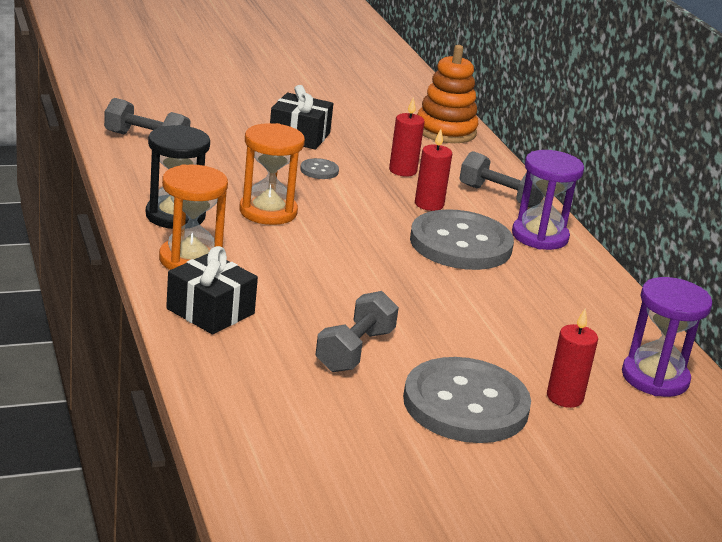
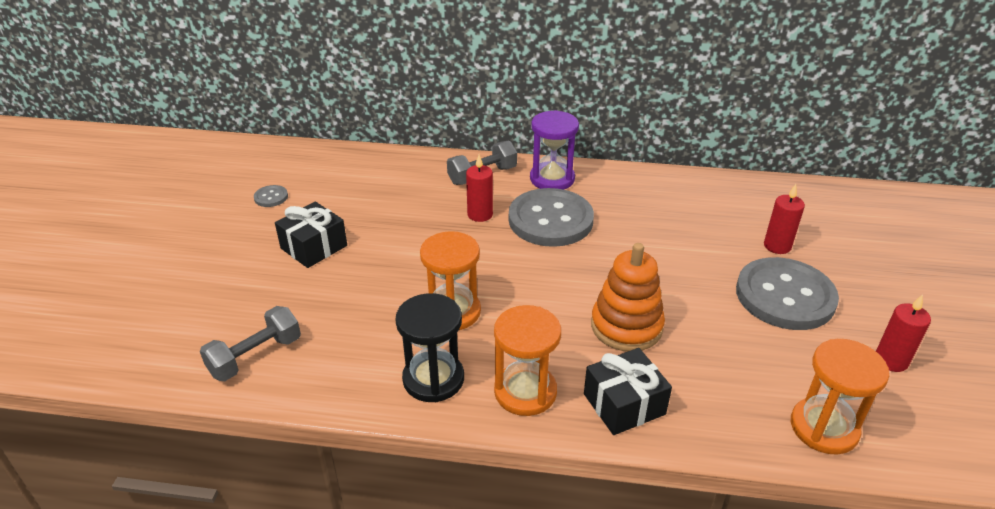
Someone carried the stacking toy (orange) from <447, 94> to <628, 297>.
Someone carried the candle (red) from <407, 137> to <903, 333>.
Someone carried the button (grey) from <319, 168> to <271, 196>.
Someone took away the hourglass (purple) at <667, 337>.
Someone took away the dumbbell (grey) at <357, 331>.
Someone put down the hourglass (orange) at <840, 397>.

Work request: Print out the entries once more, unchanged. No pictures.

Answer to the exercise:
Someone carried the stacking toy (orange) from <447, 94> to <628, 297>.
Someone carried the candle (red) from <407, 137> to <903, 333>.
Someone carried the button (grey) from <319, 168> to <271, 196>.
Someone took away the hourglass (purple) at <667, 337>.
Someone took away the dumbbell (grey) at <357, 331>.
Someone put down the hourglass (orange) at <840, 397>.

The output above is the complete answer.